PROBLEM STATEMENT:
Return every record verbatim.
•••••
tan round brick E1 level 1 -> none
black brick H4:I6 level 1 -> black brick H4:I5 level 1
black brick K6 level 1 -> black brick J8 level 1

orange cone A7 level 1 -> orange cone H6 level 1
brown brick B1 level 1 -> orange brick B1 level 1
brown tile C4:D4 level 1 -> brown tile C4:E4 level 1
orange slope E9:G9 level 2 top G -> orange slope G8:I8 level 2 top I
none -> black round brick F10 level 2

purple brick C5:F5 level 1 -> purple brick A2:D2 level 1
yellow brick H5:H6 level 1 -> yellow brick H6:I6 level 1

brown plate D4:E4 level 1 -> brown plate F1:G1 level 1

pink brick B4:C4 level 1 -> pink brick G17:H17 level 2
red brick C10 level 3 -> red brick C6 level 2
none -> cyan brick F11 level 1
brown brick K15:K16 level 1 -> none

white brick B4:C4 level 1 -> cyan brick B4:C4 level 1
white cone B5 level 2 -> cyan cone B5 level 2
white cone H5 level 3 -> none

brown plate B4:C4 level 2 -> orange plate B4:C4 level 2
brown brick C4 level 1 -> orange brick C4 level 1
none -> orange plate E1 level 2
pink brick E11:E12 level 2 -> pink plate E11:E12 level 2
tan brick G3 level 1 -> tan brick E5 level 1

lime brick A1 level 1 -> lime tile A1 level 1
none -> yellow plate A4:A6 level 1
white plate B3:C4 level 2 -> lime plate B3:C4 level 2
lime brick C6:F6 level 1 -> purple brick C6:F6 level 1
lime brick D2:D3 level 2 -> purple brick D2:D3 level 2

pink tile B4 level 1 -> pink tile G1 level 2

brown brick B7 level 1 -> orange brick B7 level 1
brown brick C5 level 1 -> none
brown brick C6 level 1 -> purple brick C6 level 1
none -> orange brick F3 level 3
•••••
ANSWER BELOW:
tan round brick E1 level 1 -> none
black brick H4:I6 level 1 -> black brick H4:I5 level 1
black brick K6 level 1 -> black brick J8 level 1

orange cone A7 level 1 -> orange cone H6 level 1
brown brick B1 level 1 -> orange brick B1 level 1
brown tile C4:D4 level 1 -> brown tile C4:E4 level 1
orange slope E9:G9 level 2 top G -> orange slope G8:I8 level 2 top I
none -> black round brick F10 level 2

purple brick C5:F5 level 1 -> purple brick A2:D2 level 1
yellow brick H5:H6 level 1 -> yellow brick H6:I6 level 1

brown plate D4:E4 level 1 -> brown plate F1:G1 level 1

pink brick B4:C4 level 1 -> pink brick G17:H17 level 2
red brick C10 level 3 -> red brick C6 level 2
none -> cyan brick F11 level 1
brown brick K15:K16 level 1 -> none

white brick B4:C4 level 1 -> cyan brick B4:C4 level 1
white cone B5 level 2 -> cyan cone B5 level 2
white cone H5 level 3 -> none

brown plate B4:C4 level 2 -> orange plate B4:C4 level 2
brown brick C4 level 1 -> orange brick C4 level 1
none -> orange plate E1 level 2
pink brick E11:E12 level 2 -> pink plate E11:E12 level 2
tan brick G3 level 1 -> tan brick E5 level 1

lime brick A1 level 1 -> lime tile A1 level 1
none -> yellow plate A4:A6 level 1
white plate B3:C4 level 2 -> lime plate B3:C4 level 2
lime brick C6:F6 level 1 -> purple brick C6:F6 level 1
lime brick D2:D3 level 2 -> purple brick D2:D3 level 2

pink tile B4 level 1 -> pink tile G1 level 2

brown brick B7 level 1 -> orange brick B7 level 1
brown brick C5 level 1 -> none
brown brick C6 level 1 -> purple brick C6 level 1
none -> orange brick F3 level 3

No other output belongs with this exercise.